■ What to do: Omit the pictures from the listing below and print every remaining entry verbatim.

■ Extracted data:

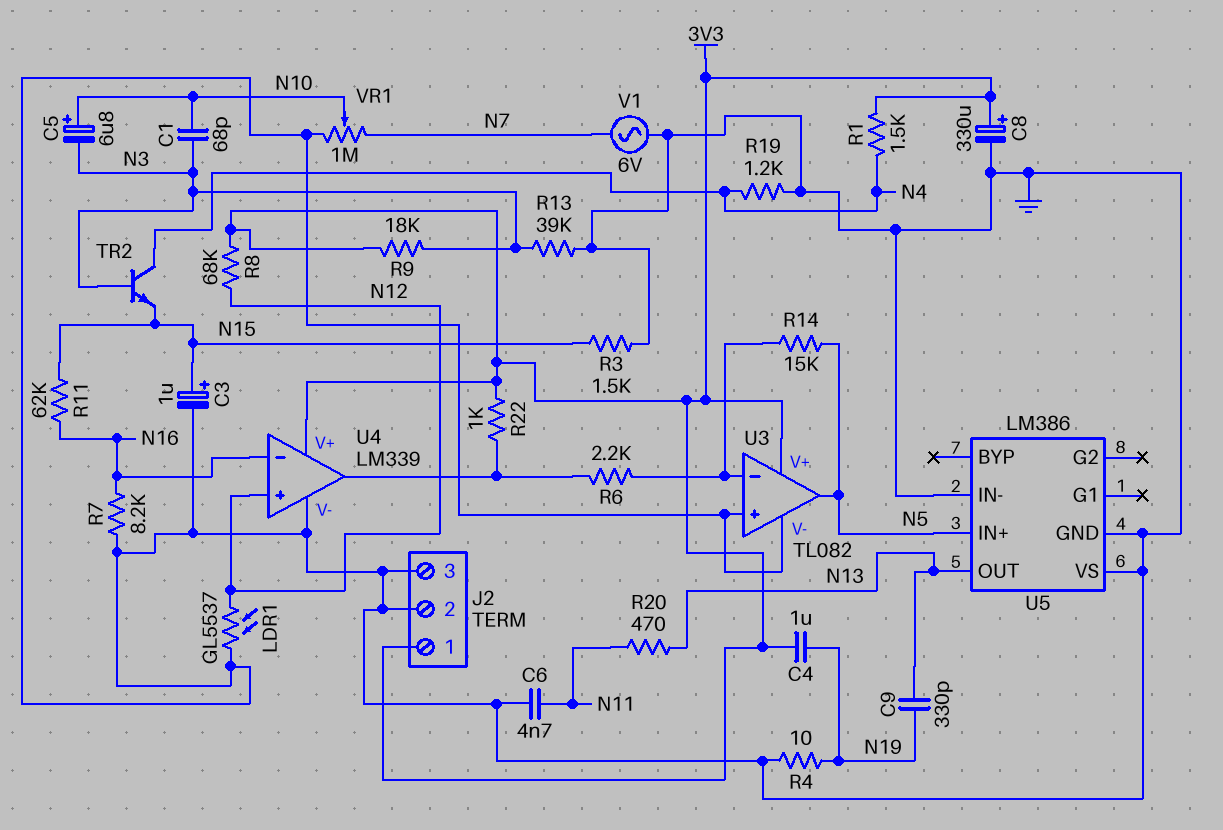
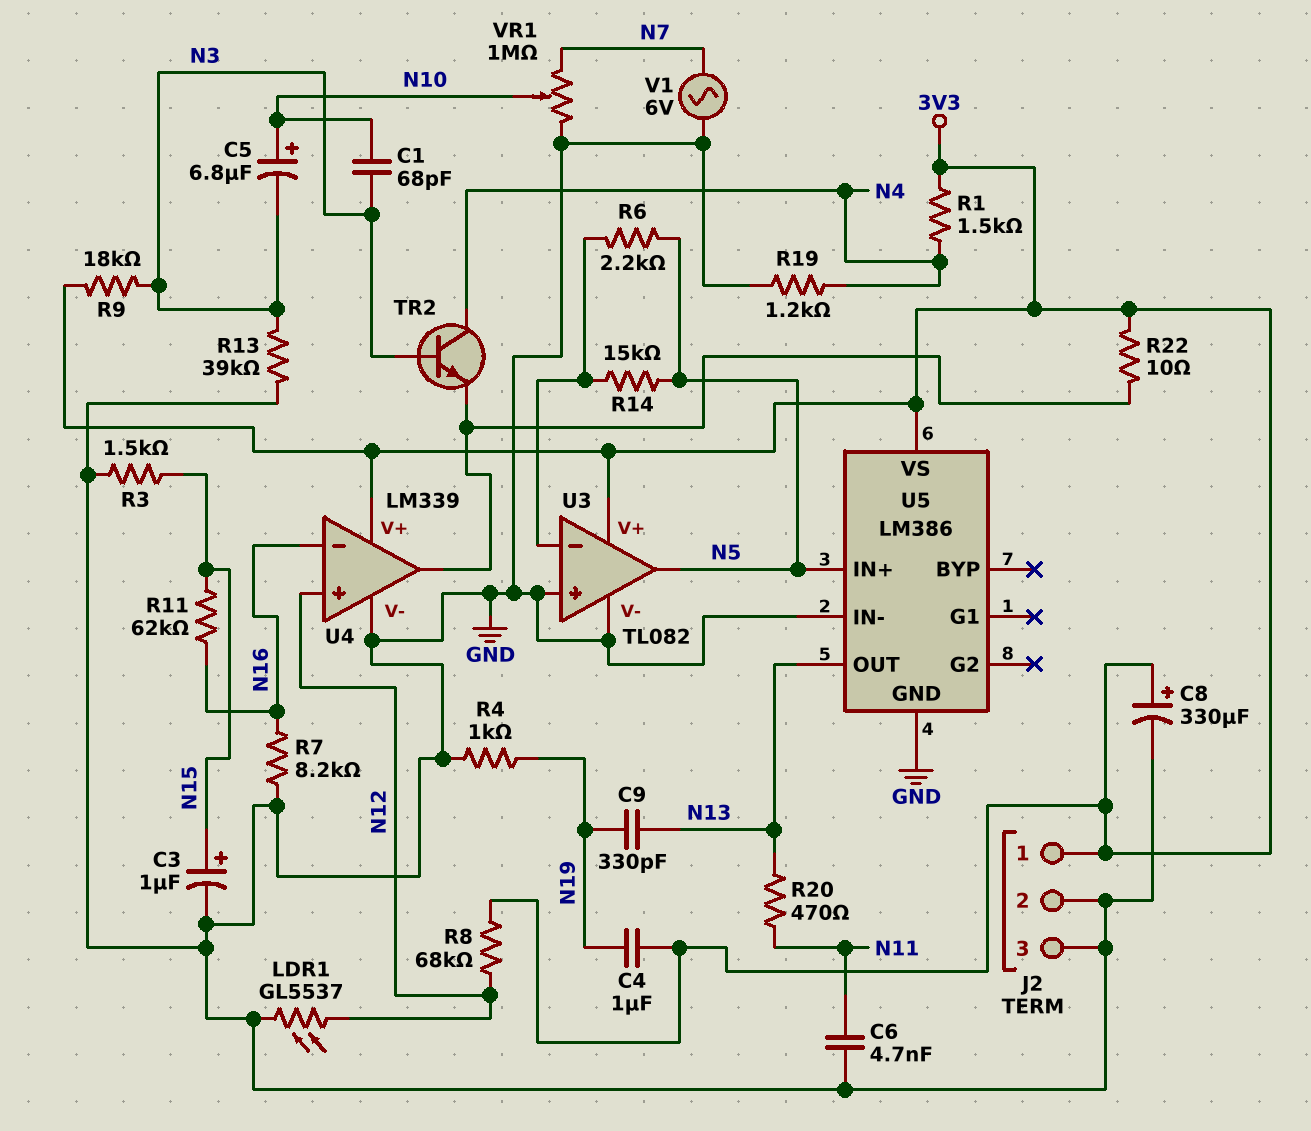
R4: 10 (GND, N19) -> 1k (GND, N19)
R6: 2.2k (U3/in-, U4/out) -> 2.2k (N5, U3/in-)
R22: 1k (3V3, U4/out) -> 10 (3V3, U4/out)
TR2: NPN (B N3, C N4, E N15) -> NPN (B N3, C N4, E U4/out)
U5 pin VS: GND -> 3V3

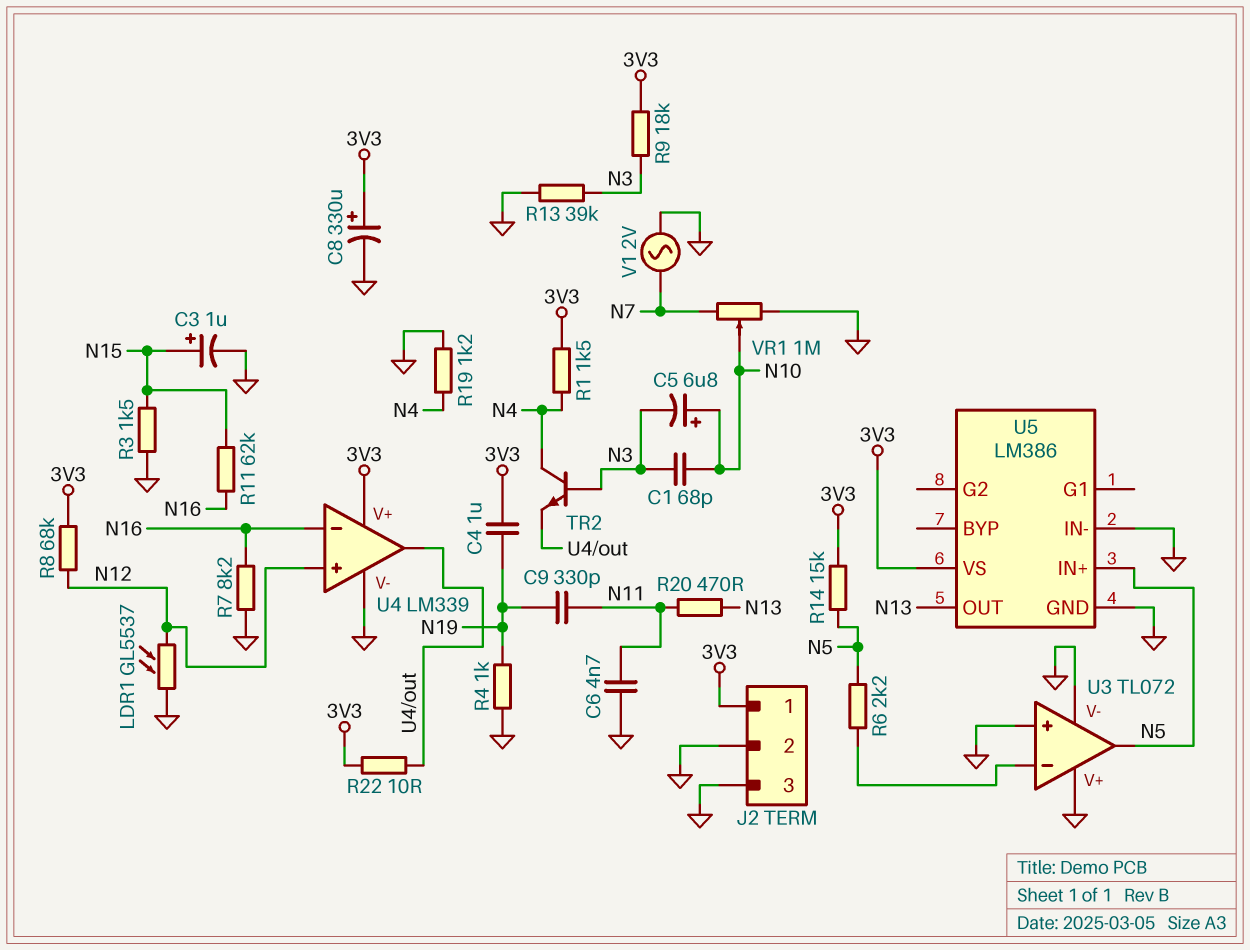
C9: 330pF (N13, N19) -> 330pF (N11, N19)
R14: 15k (N5, U3/in-) -> 15k (3V3, N5)
U3: TL082 -> TL072
U3 pin V+: 3V3 -> GND
V1: AC 6V (GND, N7) -> AC 2V (GND, N7)

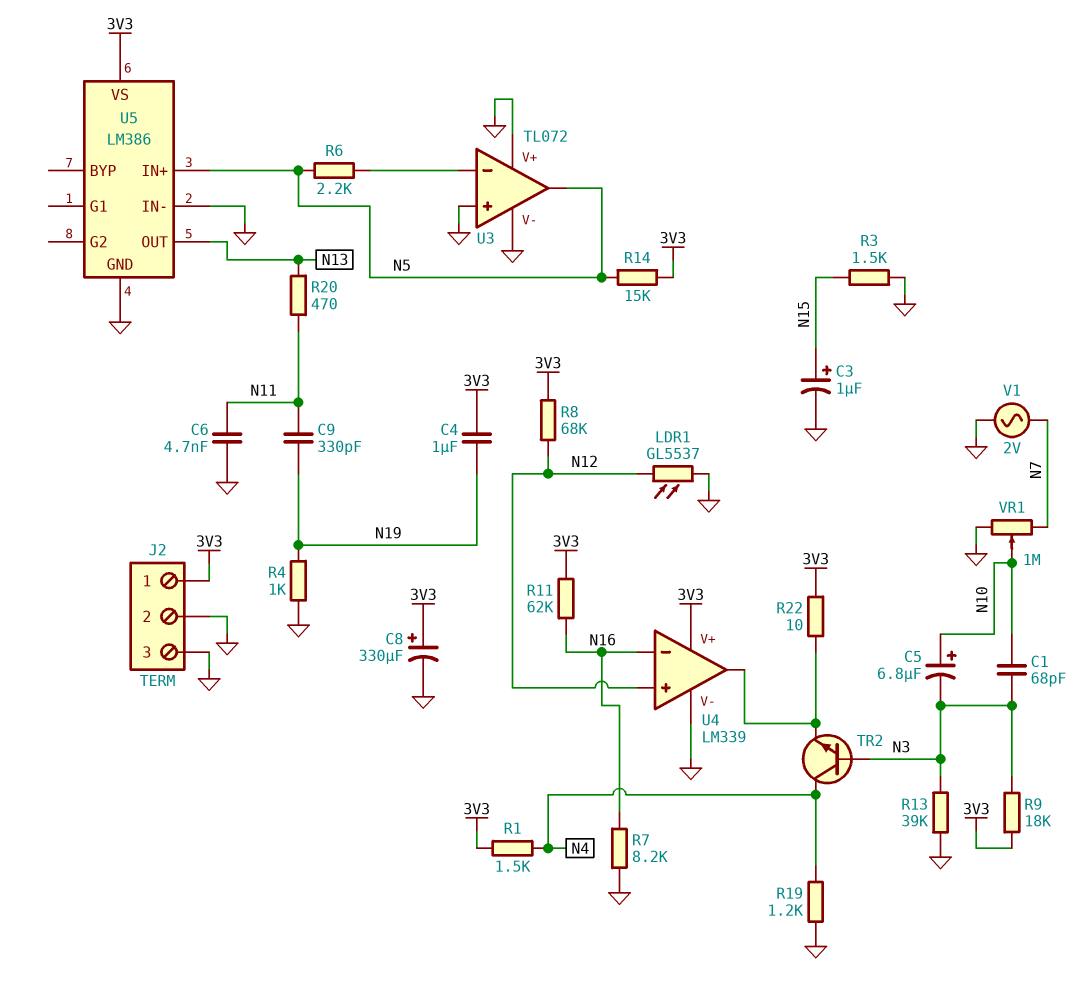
R11: 62k (N15, N16) -> 62k (3V3, N16)

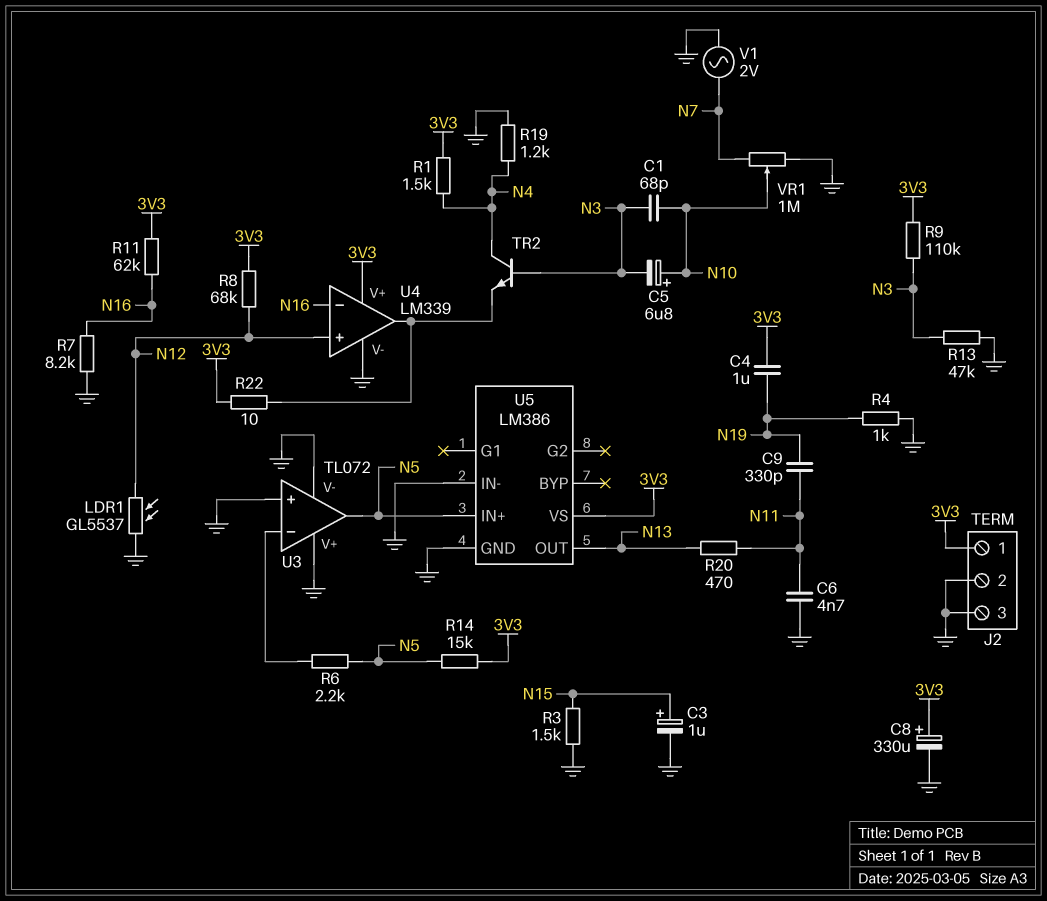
R9: 18k (3V3, N3) -> 110k (3V3, N3)
R13: 39k (GND, N3) -> 47k (GND, N3)

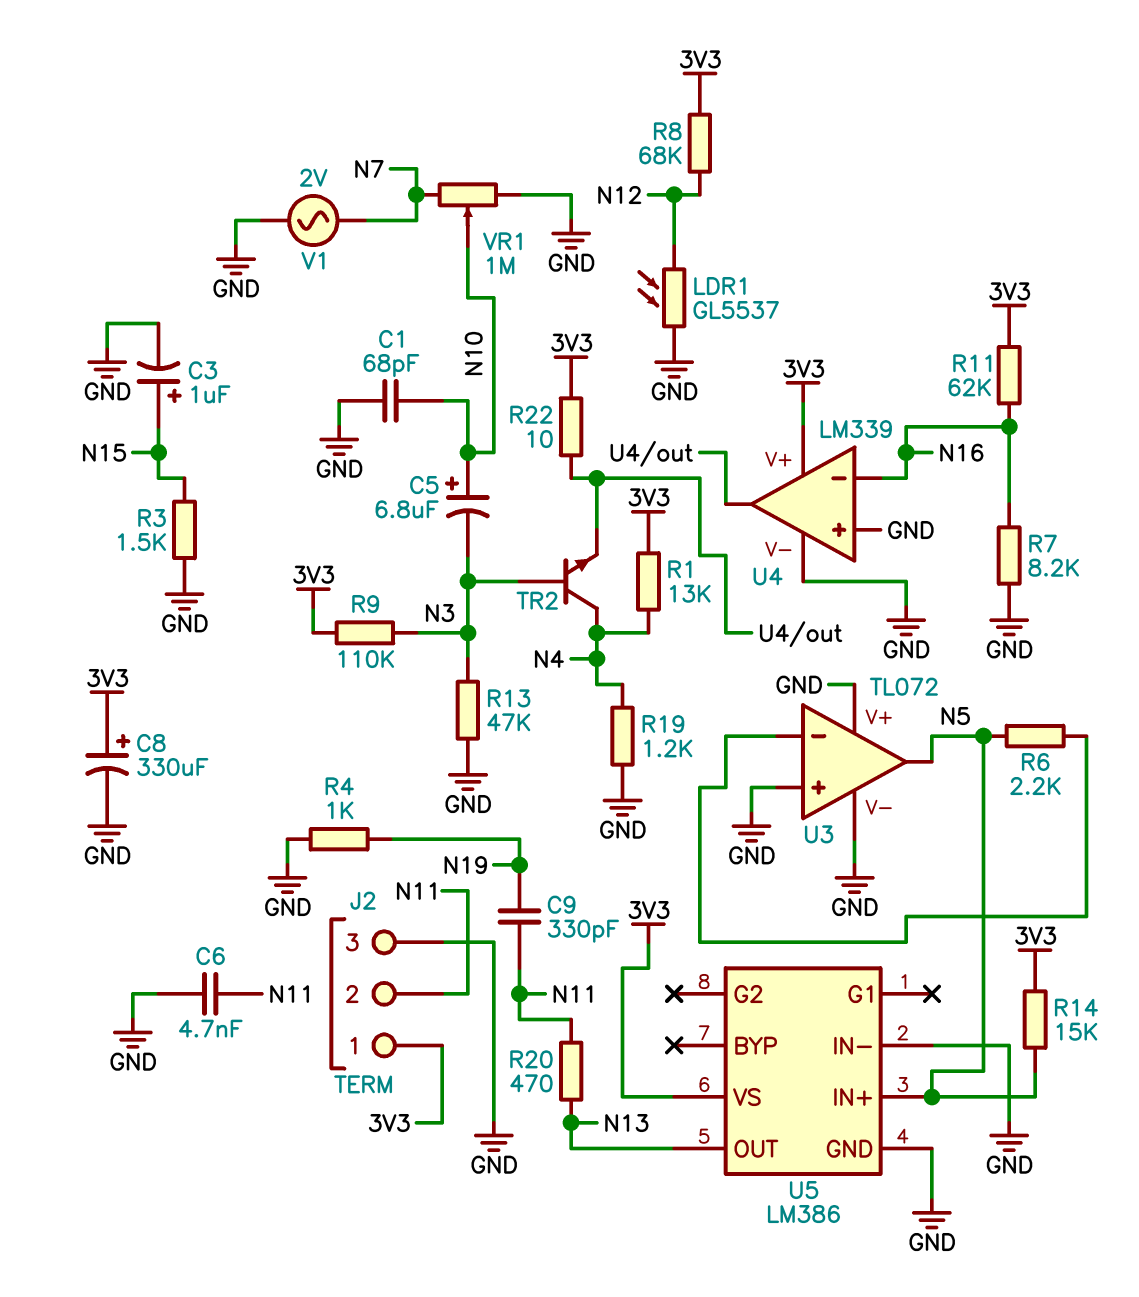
C1: 68pF (N3, N10) -> 68pF (GND, N10)
C4: 1uF (3V3, N19) -> none
J2 pin 2: GND -> N11
R1: 1.5k (3V3, N4) -> 13k (3V3, N4)
U4 pin in+: N12 -> GND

■ Solution below:
R4: 10 (GND, N19) -> 1k (GND, N19)
R6: 2.2k (U3/in-, U4/out) -> 2.2k (N5, U3/in-)
R22: 1k (3V3, U4/out) -> 10 (3V3, U4/out)
TR2: NPN (B N3, C N4, E N15) -> NPN (B N3, C N4, E U4/out)
U5 pin VS: GND -> 3V3

C9: 330pF (N13, N19) -> 330pF (N11, N19)
R14: 15k (N5, U3/in-) -> 15k (3V3, N5)
U3: TL082 -> TL072
U3 pin V+: 3V3 -> GND
V1: AC 6V (GND, N7) -> AC 2V (GND, N7)

R11: 62k (N15, N16) -> 62k (3V3, N16)

R9: 18k (3V3, N3) -> 110k (3V3, N3)
R13: 39k (GND, N3) -> 47k (GND, N3)

C1: 68pF (N3, N10) -> 68pF (GND, N10)
C4: 1uF (3V3, N19) -> none
J2 pin 2: GND -> N11
R1: 1.5k (3V3, N4) -> 13k (3V3, N4)
U4 pin in+: N12 -> GND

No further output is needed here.